** Data for this task **
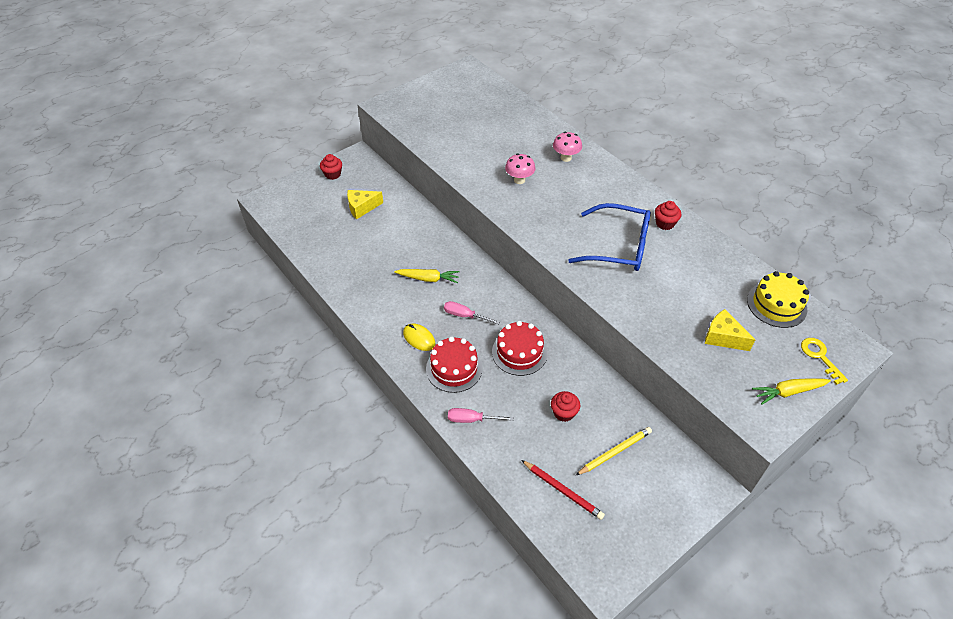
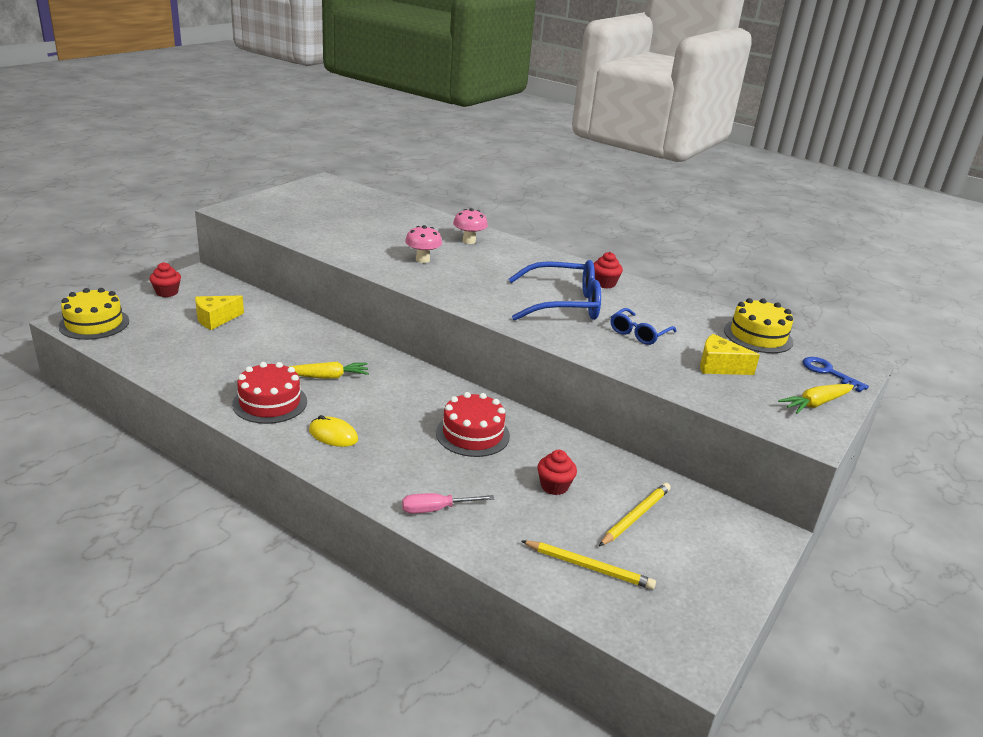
camera: 20 degrees left, 20 degrees down
(278, 204) = (94, 323): none -> yellow cake
(454, 368) = (392, 460): red cake -> red cake (270, 402)
(464, 315) = (388, 407): pink screwdriver -> none
(562, 490) = (589, 567): red pencil -> yellow pencil
(669, 289) = (639, 333): none -> blue glasses
(820, 357) = (828, 372): yellow key -> blue key

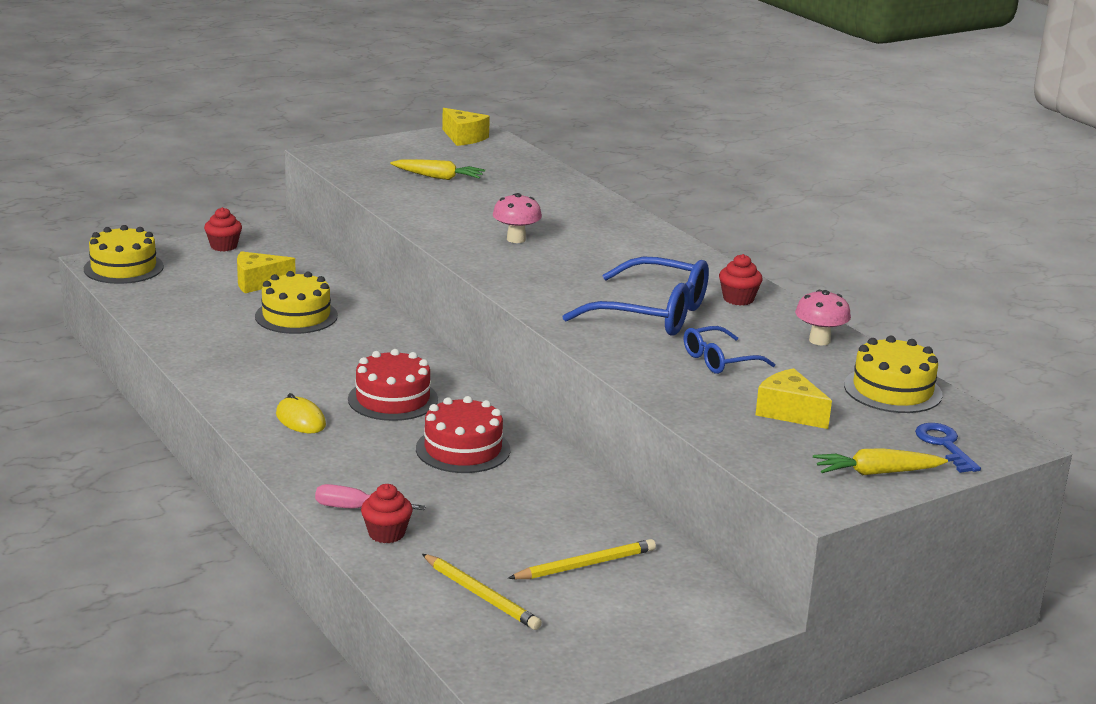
camera: 25 degrees right, 5 degrees down
(265, 343) = (296, 316): none -> yellow cake
(270, 402) = (255, 376): red cake -> red cake (393, 399)
(320, 187) = (463, 137): none -> yellow cheese
(327, 377) = (340, 362): yellow carrot -> yellow carrot (438, 177)
(469, 241) = (601, 225): pink mushroom -> pink mushroom (819, 340)
(554, 486) = (514, 517): red cupcake -> red cupcake (386, 534)

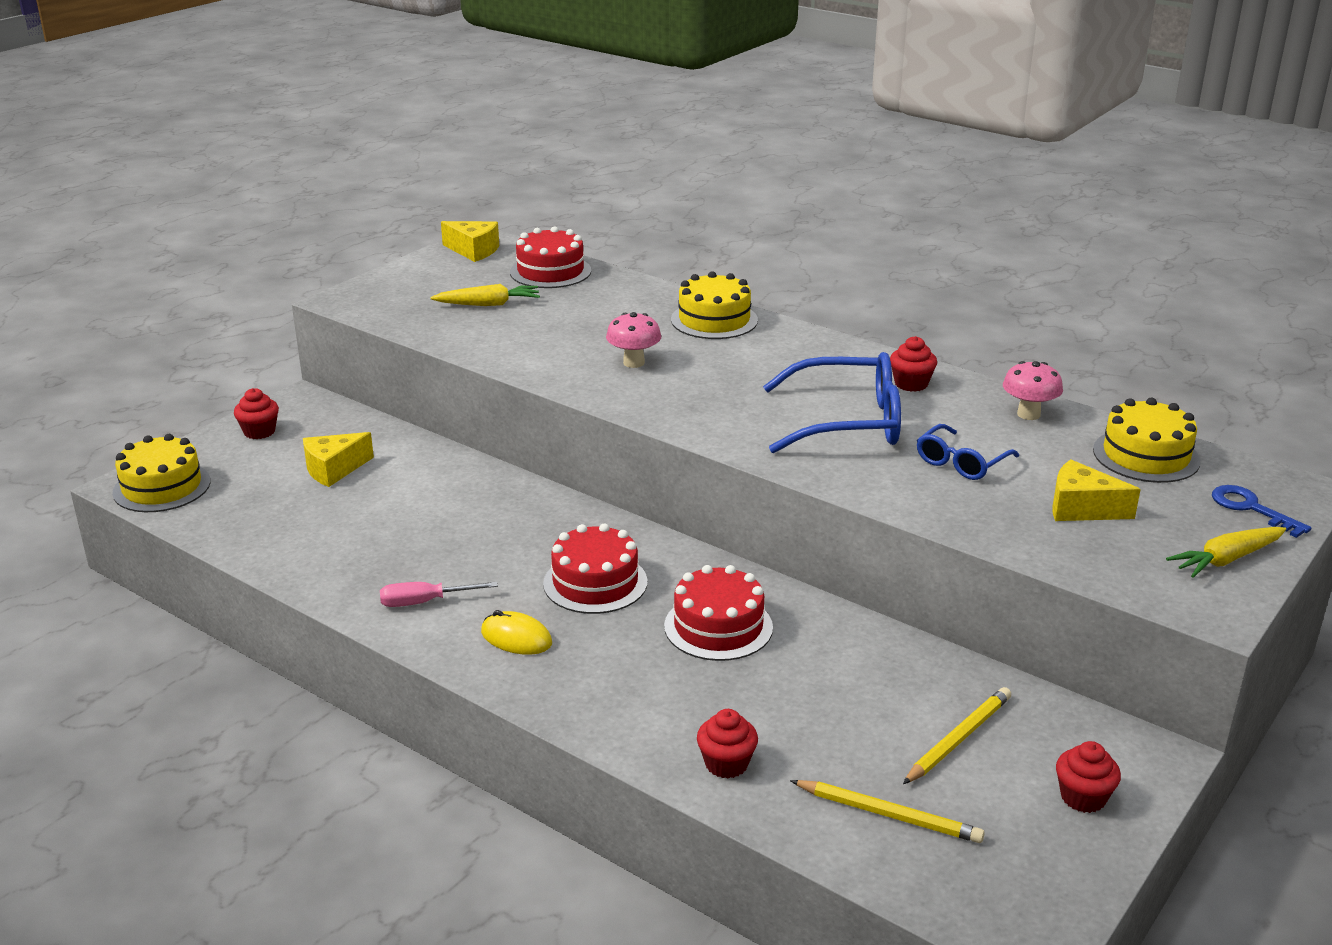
camera: 20 degrees left, 5 degrees up
(296, 316) = (408, 502): yellow cake -> yellow cake (714, 320)
(356, 509) = (668, 740): pink screwdriver -> pink screwdriver (424, 602)
(512, 163) = (550, 271): none -> red cake
(649, 626) = (1083, 797): none -> red cupcake

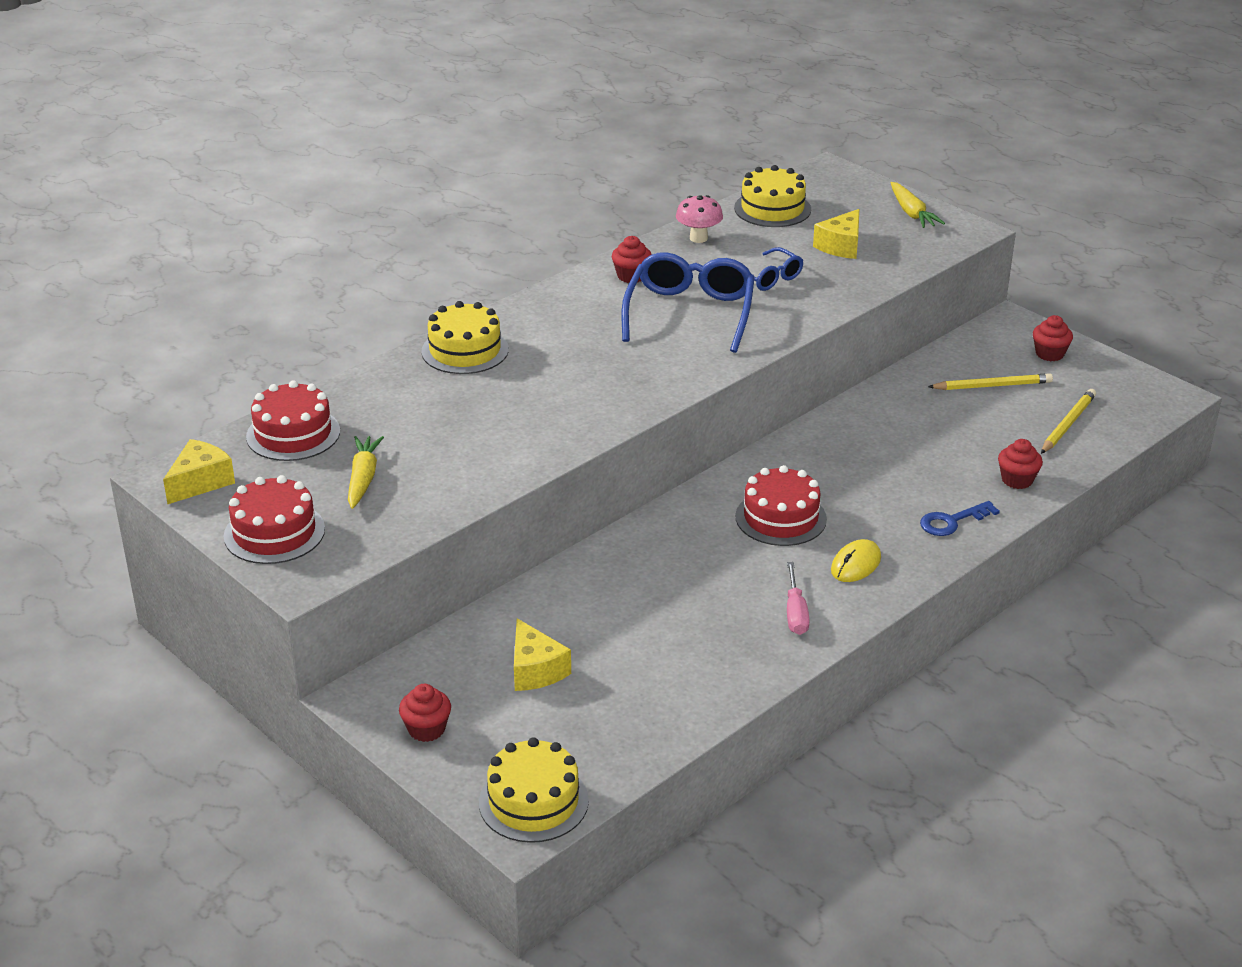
camera: 80 degrees left, 5 degrees up
(634, 363) = (542, 402): pink mushroom -> none
(718, 627) = (853, 464): red cake -> red cake (274, 533)
(958, 739) = (992, 386): yellow pencil -> yellow pencil turned 120 degrees clockwise
(1251, 508) = (850, 191): blue key -> blue key (952, 521)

** Task requirements **
Going through the entries above, tally every line that contains the string "cupcake", then state only the total.

** Response area **
2